_Your objective_. In your copy, repeat the records exactly and leave out the pictures.

⁂

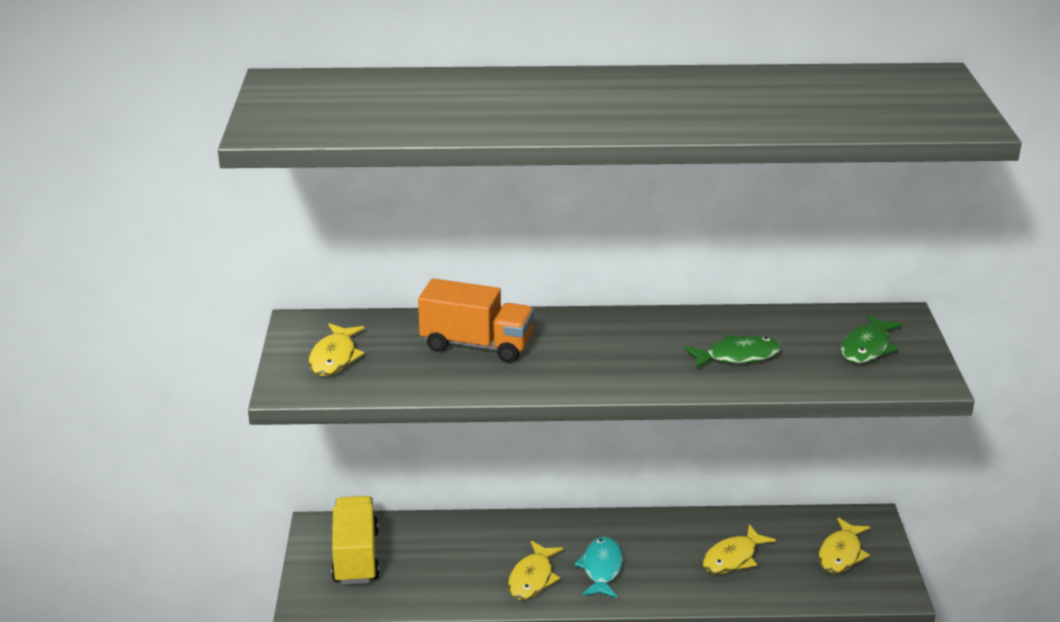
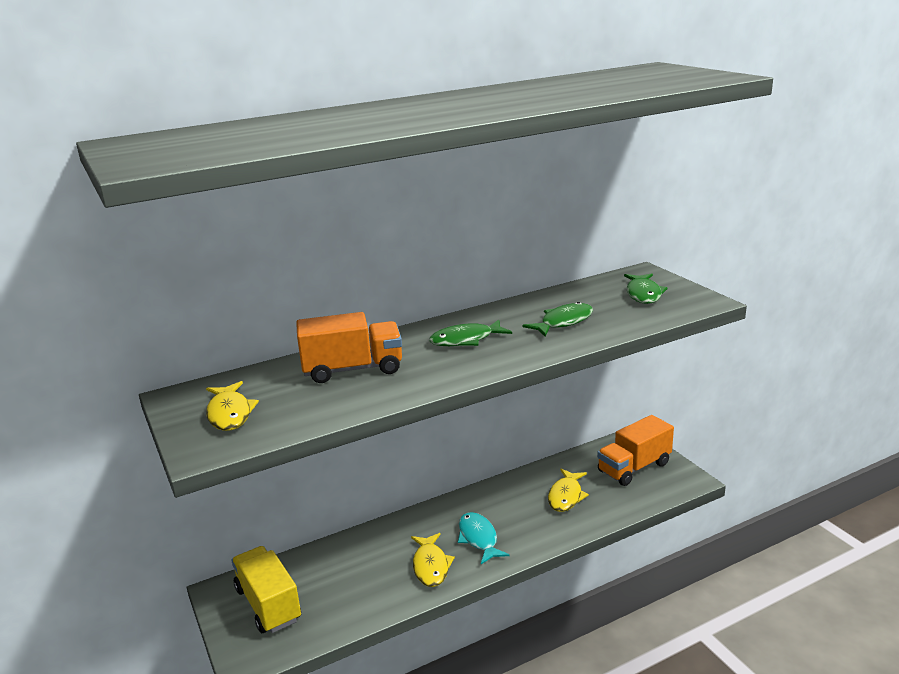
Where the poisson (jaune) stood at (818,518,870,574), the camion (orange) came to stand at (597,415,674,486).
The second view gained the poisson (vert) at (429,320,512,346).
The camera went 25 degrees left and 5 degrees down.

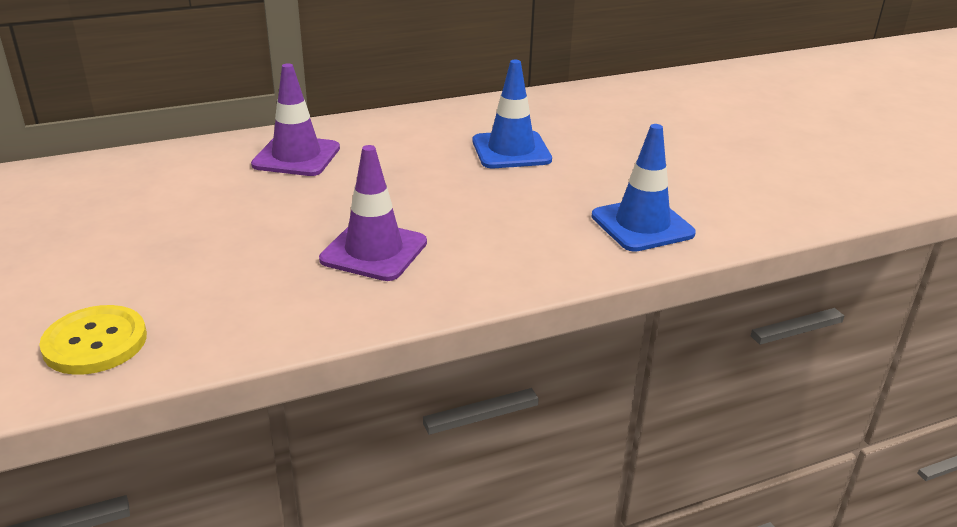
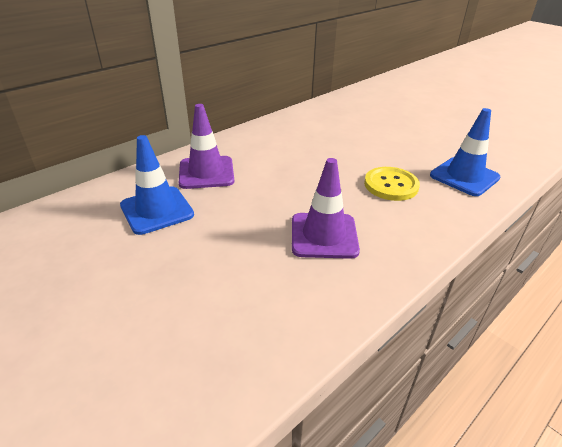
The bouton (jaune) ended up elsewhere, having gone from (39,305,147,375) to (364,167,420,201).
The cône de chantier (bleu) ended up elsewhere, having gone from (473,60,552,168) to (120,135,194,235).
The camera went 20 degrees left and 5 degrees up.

⁂

_Answer to this task_.
Where the poisson (jaune) stood at (818,518,870,574), the camion (orange) came to stand at (597,415,674,486).
The second view gained the poisson (vert) at (429,320,512,346).
The camera went 25 degrees left and 5 degrees down.

The bouton (jaune) ended up elsewhere, having gone from (39,305,147,375) to (364,167,420,201).
The cône de chantier (bleu) ended up elsewhere, having gone from (473,60,552,168) to (120,135,194,235).
The camera went 20 degrees left and 5 degrees up.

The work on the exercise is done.